━━━ Task material
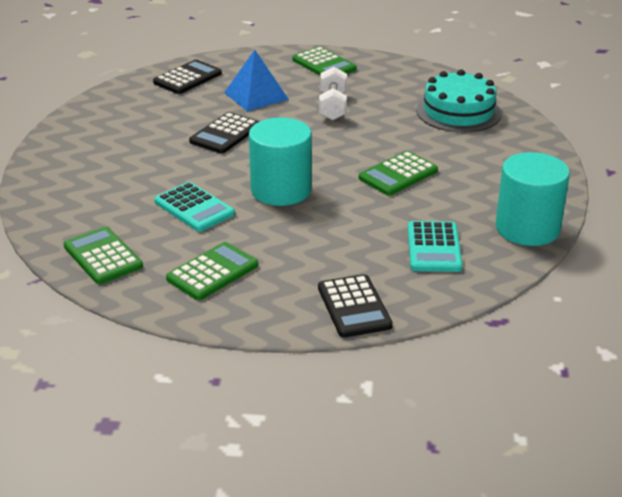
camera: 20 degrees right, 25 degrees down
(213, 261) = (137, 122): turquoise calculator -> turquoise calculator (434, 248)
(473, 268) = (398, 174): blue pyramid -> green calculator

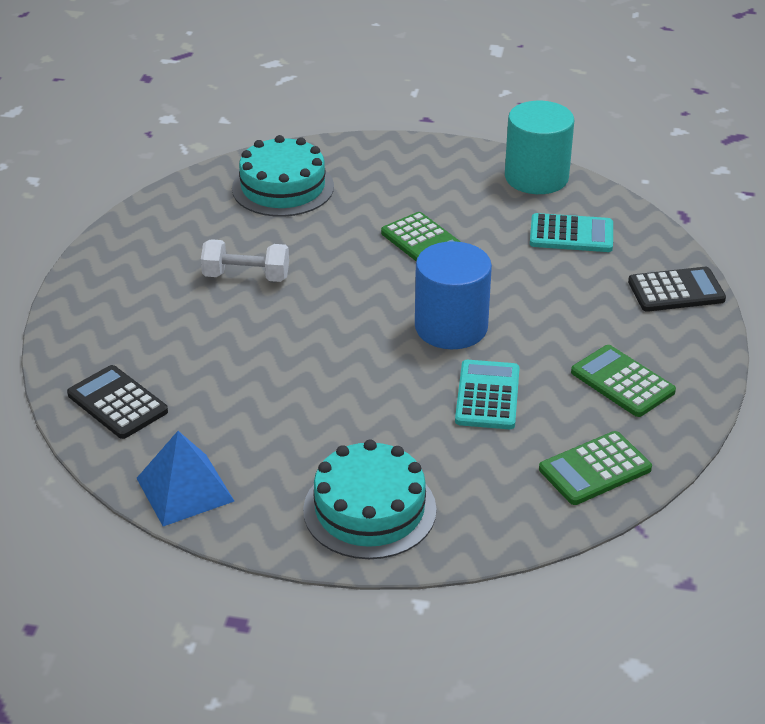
camera: 85 degrees left, 5 degrees up
(74, 166) = (369, 509): none -> turquoise cake
(194, 208) = (487, 396): turquoise calculator -> turquoise calculator turned 45 degrees counterclockwise
(225, 134) = (302, 368): black calculator -> none
(256, 96) = (196, 339): blue pyramid -> blue pyramid (185, 489)
(281, 190) = (451, 327): turquoise cylinder -> blue cylinder
(324, 64) = (117, 276): green calculator -> none

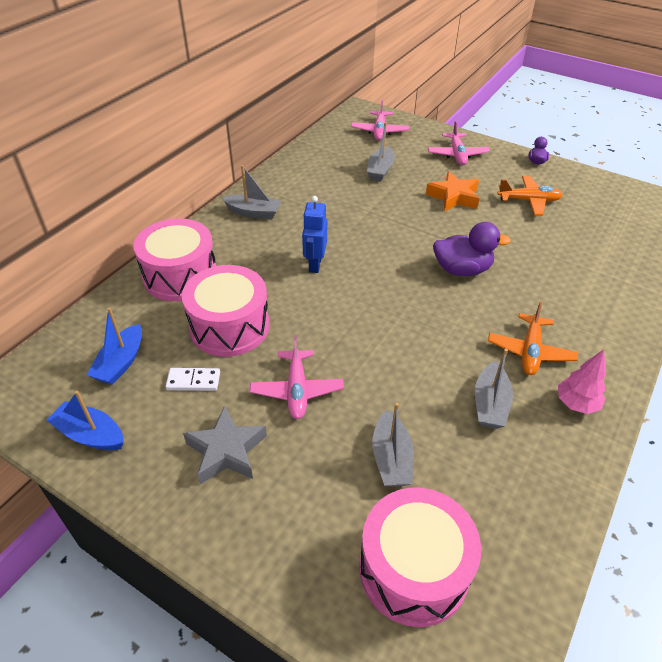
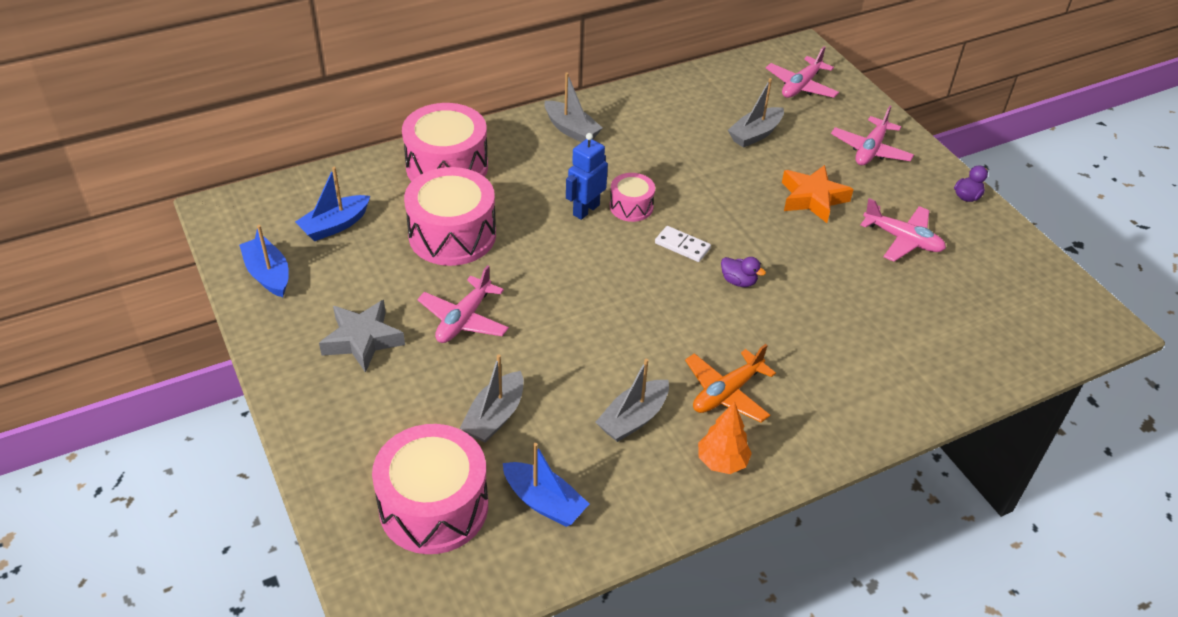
camera: 30 degrees right, 0 degrees up
(193, 381) = (382, 269): white domino -> white domino (682, 246)
(344, 249) = (631, 207): none -> pink drum
(462, 269) = (738, 281): purple duck -> purple duck, size x0.52
(492, 510) = (544, 502): none -> blue boat
(529, 201) = (902, 239): orange plane -> pink plane
(576, 404) = (722, 462): pink tree -> orange tree

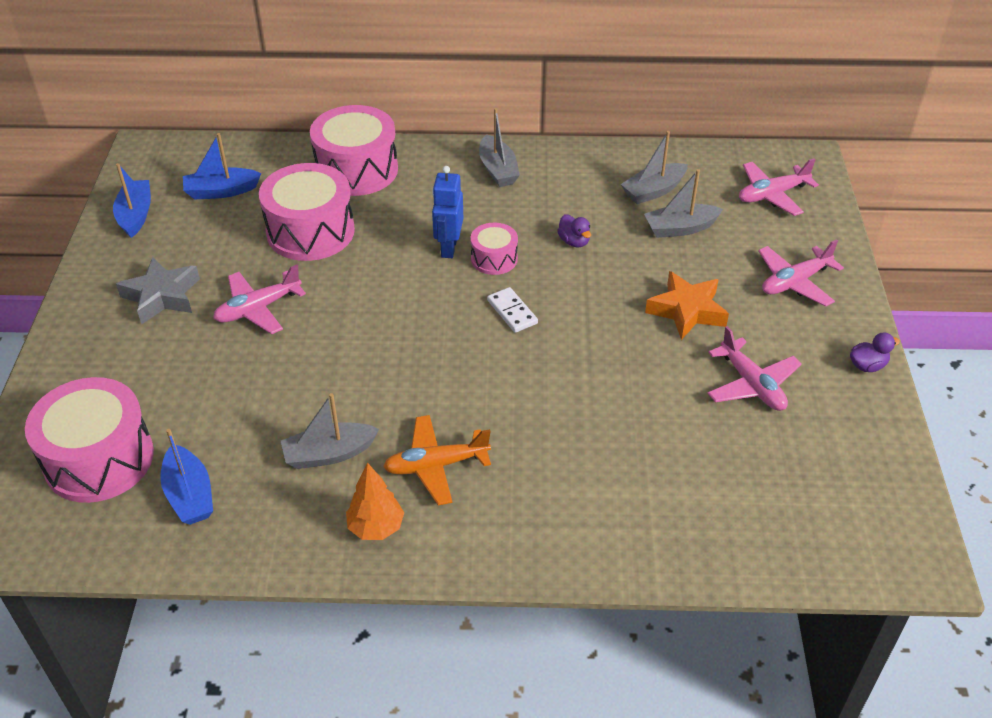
camera: 30 degrees right, 0 degrees up
(495, 416) = (212, 403): grey boat -> grey boat (653, 191)
(585, 210) = (448, 248): blue robot -> blue robot turned 60 degrees counterclockwise
(738, 281) = (539, 365): purple duck -> purple duck (574, 241)

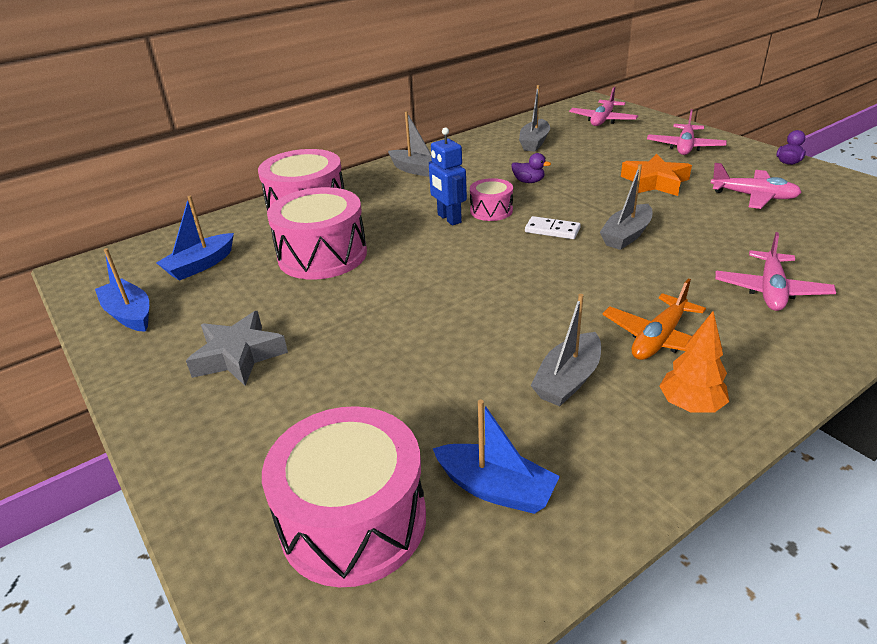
camera: 35 degrees left, 10 degrees down
(258, 309) = (349, 320): pink plane -> pink plane (770, 290)
(680, 228) = (580, 151): grey boat -> grey boat (626, 235)

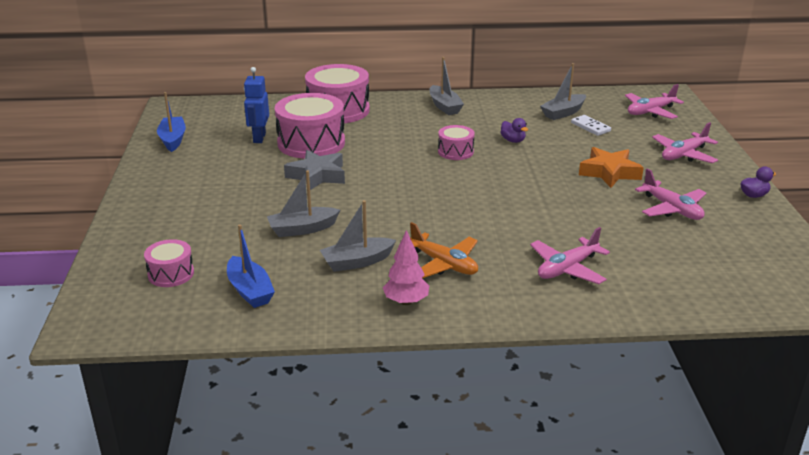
camera: 30 degrees right, 5 degrees down
(200, 265) = (237, 125): blue boat -> none
(238, 355) = (203, 181): grey star -> grey star (317, 176)
(353, 520) = (171, 274): pink drum -> pink drum, size x0.52
(449, 219) = (419, 147): blue robot -> blue robot (259, 138)
(552, 230) = (478, 179): white domino -> white domino (590, 127)
(626, 235) = (524, 200): grey boat -> grey boat (302, 229)
(659, 339) = (444, 264): orange plane -> orange plane turned 120 degrees counterclockwise
(690, 406) = (406, 301): orange tree -> pink tree

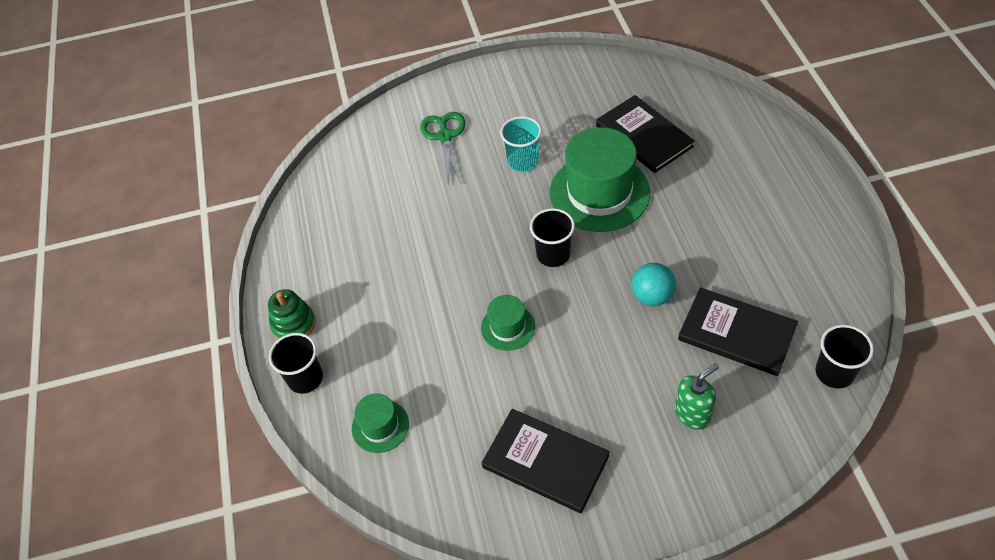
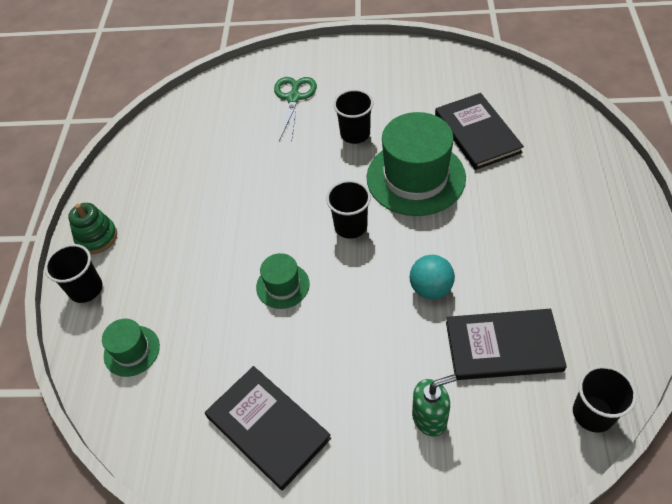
camera: 15 degrees right, 0 degrees up
(523, 161) = (355, 134): turquoise cup -> black cup
(736, 333) = (503, 346): black book -> black book turned 45 degrees counterclockwise

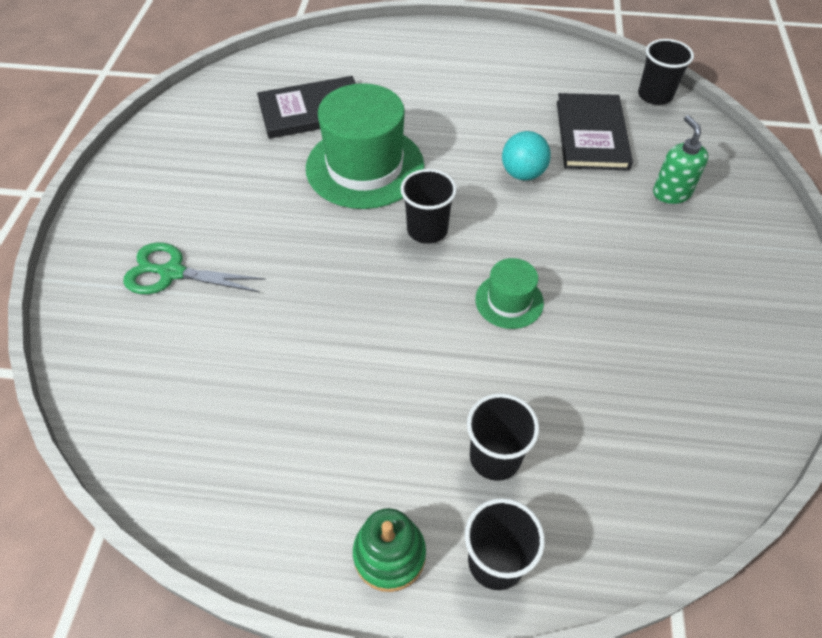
camera: 90 degrees left, 0 degrees up
(131, 351) = (607, 480): green hat -> none
(268, 427) = (700, 323): black book -> none
(355, 134) = (273, 212): black cup -> black cup (495, 457)

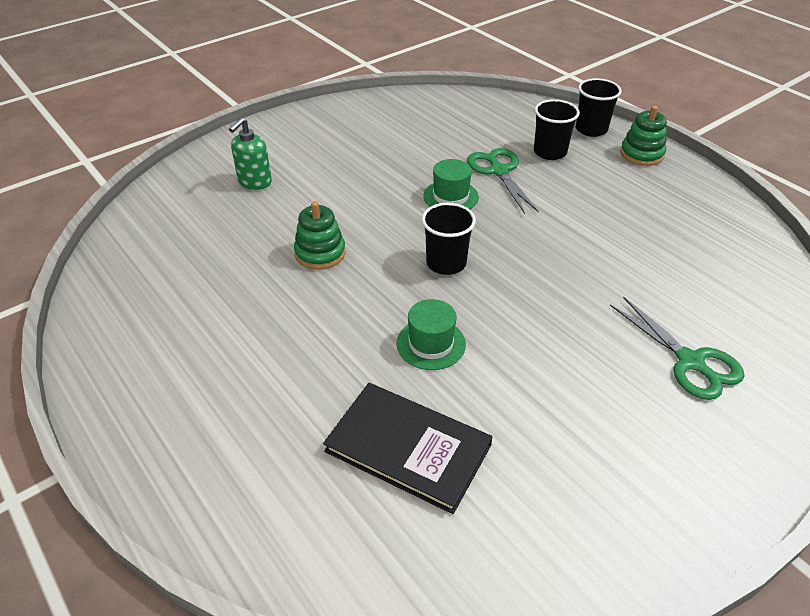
camera: 135 degrees left, 10 degrees down
(365, 166) = (431, 344): green hat -> green hat, size x0.49
(510, 374) = (499, 171): none -> green scissors
(522, 174) = (320, 253): turquoise ball -> green stacking toy
(591, 134) = (223, 244): black book -> none
(655, 95) = (121, 238): black cup -> none

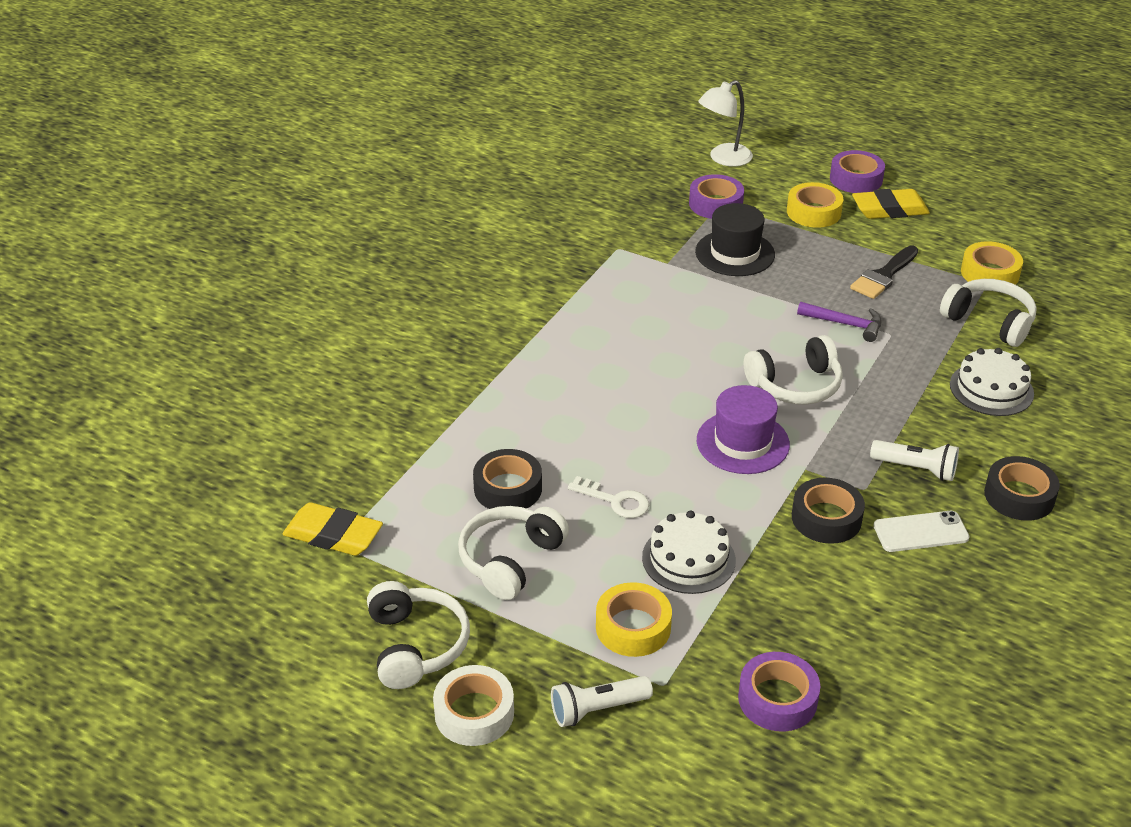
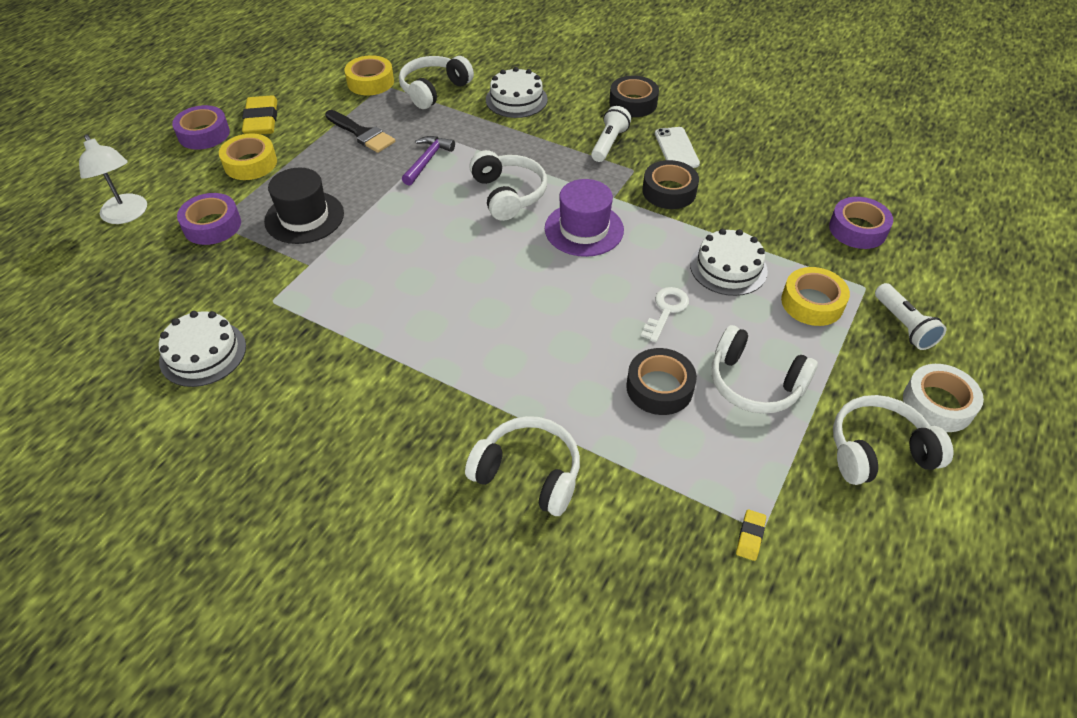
camera: 90 degrees left, 10 degrees up
(333, 535) = (750, 536): yellow eraser -> yellow eraser, size x0.47
(416, 402) = (528, 473): none -> white headphones
(556, 222) = (203, 353): none -> white cake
━━━━━━
Instruction :: Please set the data above down exactly, with the pictures removed.

Expected output ::
camera: 20 degrees right, 25 degrees down
(213, 261) = (137, 122): turquoise calculator -> turquoise calculator (434, 248)
(473, 268) = (398, 174): blue pyramid -> green calculator

camera: 85 degrees left, 5 degrees up
(74, 166) = (369, 509): none -> turquoise cake
(194, 208) = (487, 396): turquoise calculator -> turquoise calculator turned 45 degrees counterclockwise
(225, 134) = (302, 368): black calculator -> none
(256, 96) = (196, 339): blue pyramid -> blue pyramid (185, 489)
(281, 190) = (451, 327): turquoise cylinder -> blue cylinder
(324, 64) = (117, 276): green calculator -> none

camera: 30 degrees right, 0 degrees up
(193, 381) = (382, 269): white domino -> white domino (682, 246)
(344, 249) = (631, 207): none -> pink drum
(462, 269) = (738, 281): purple duck -> purple duck, size x0.52
(492, 510) = (544, 502): none -> blue boat
(529, 201) = (902, 239): orange plane -> pink plane
(576, 404) = (722, 462): pink tree -> orange tree

camera: 30 degrees right, 0 degrees up
(495, 416) = (212, 403): grey boat -> grey boat (653, 191)
(585, 210) = (448, 248): blue robot -> blue robot turned 60 degrees counterclockwise
(738, 281) = (539, 365): purple duck -> purple duck (574, 241)

camera: 35 degrees left, 10 degrees down
(258, 309) = (349, 320): pink plane -> pink plane (770, 290)
(680, 228) = (580, 151): grey boat -> grey boat (626, 235)

camera: 30 degrees right, 5 degrees down
(200, 265) = (237, 125): blue boat -> none
(238, 355) = (203, 181): grey star -> grey star (317, 176)
(353, 520) = (171, 274): pink drum -> pink drum, size x0.52
(449, 219) = (419, 147): blue robot -> blue robot (259, 138)
(552, 230) = (478, 179): white domino -> white domino (590, 127)
(626, 235) = (524, 200): grey boat -> grey boat (302, 229)
(659, 339) = (444, 264): orange plane -> orange plane turned 120 degrees counterclockwise
(690, 406) = (406, 301): orange tree -> pink tree

camera: 15 degrees right, 0 degrees up
(523, 161) = (355, 134): turquoise cup -> black cup
(736, 333) = (503, 346): black book -> black book turned 45 degrees counterclockwise

camera: 90 degrees left, 0 degrees up
(131, 351) = (607, 480): green hat -> none
(268, 427) = (700, 323): black book -> none
(355, 134) = (273, 212): black cup -> black cup (495, 457)

camera: 135 degrees left, 10 degrees down
(365, 166) = (431, 344): green hat -> green hat, size x0.49
(510, 374) = (499, 171): none -> green scissors
(522, 174) = (320, 253): turquoise ball -> green stacking toy
(591, 134) = (223, 244): black book -> none
(655, 95) = (121, 238): black cup -> none

camera: 90 degrees left, 10 degrees up
(333, 535) = (750, 536): yellow eraser -> yellow eraser, size x0.47
(416, 402) = (528, 473): none -> white headphones
(556, 222) = (203, 353): none -> white cake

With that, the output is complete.